§ WORK TO COMPLETE
Without the pictures, copy the entries below word for word.

§ TASK INPUTS
"""
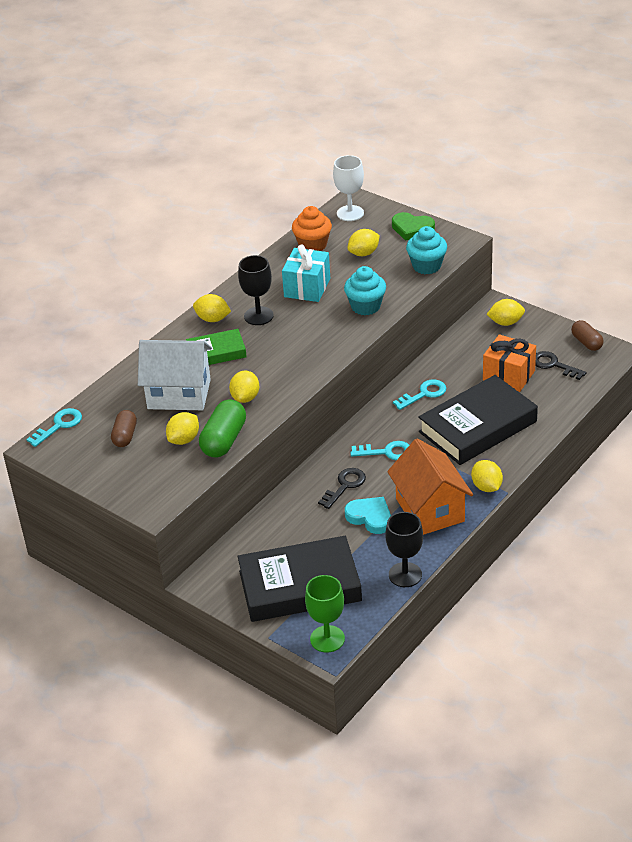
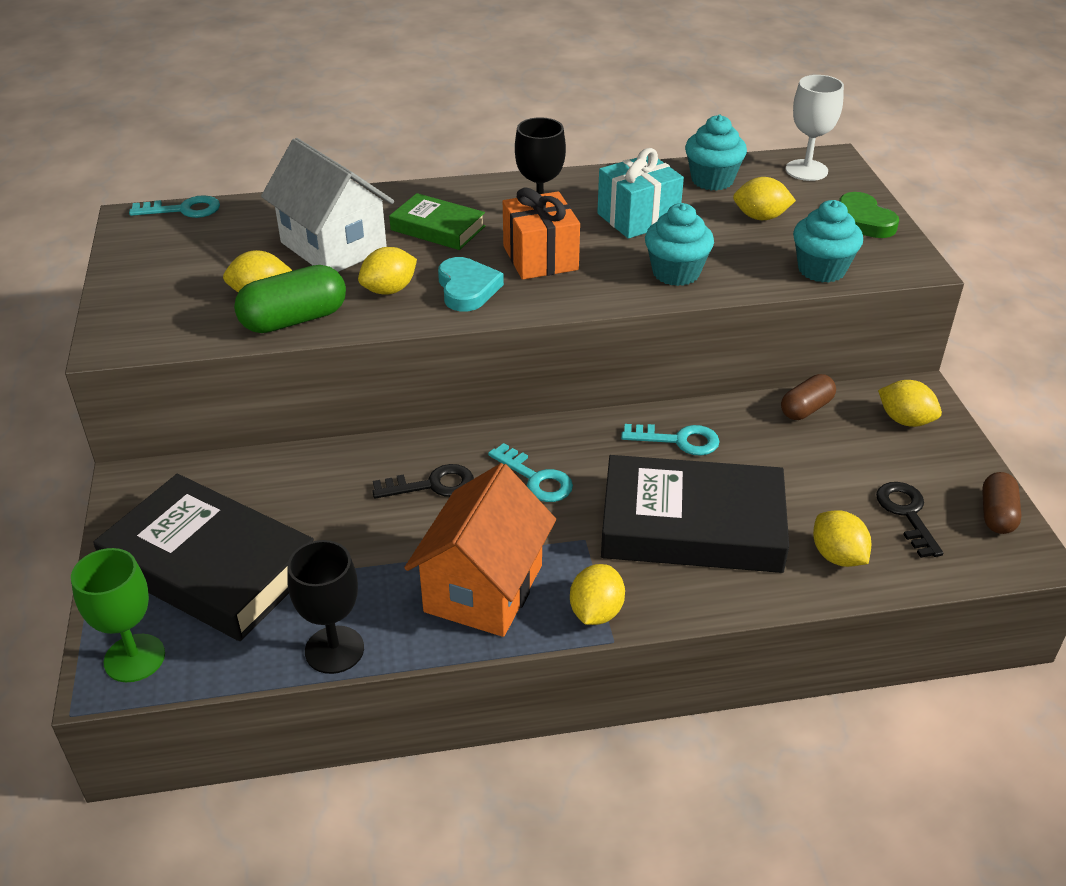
camera: 40 degrees right, 0 degrees up
brown capsule [111,410,137,447] -> brown capsule moved to [781,374,836,420]
yellow lemon [193,294,231,322] -> yellow lemon moved to [813,510,871,567]
orange cupcake [292,206,332,251] -> turquoise cupcake [685,115,747,191]
turquoise heart [345,497,391,534] -> turquoise heart moved to [438,257,504,312]
orange gift [483,334,536,392] -> orange gift moved to [503,188,580,280]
"""
§ PROBLEM SOLUTION
camera: 40 degrees right, 0 degrees up
brown capsule [111,410,137,447] -> brown capsule moved to [781,374,836,420]
yellow lemon [193,294,231,322] -> yellow lemon moved to [813,510,871,567]
orange cupcake [292,206,332,251] -> turquoise cupcake [685,115,747,191]
turquoise heart [345,497,391,534] -> turquoise heart moved to [438,257,504,312]
orange gift [483,334,536,392] -> orange gift moved to [503,188,580,280]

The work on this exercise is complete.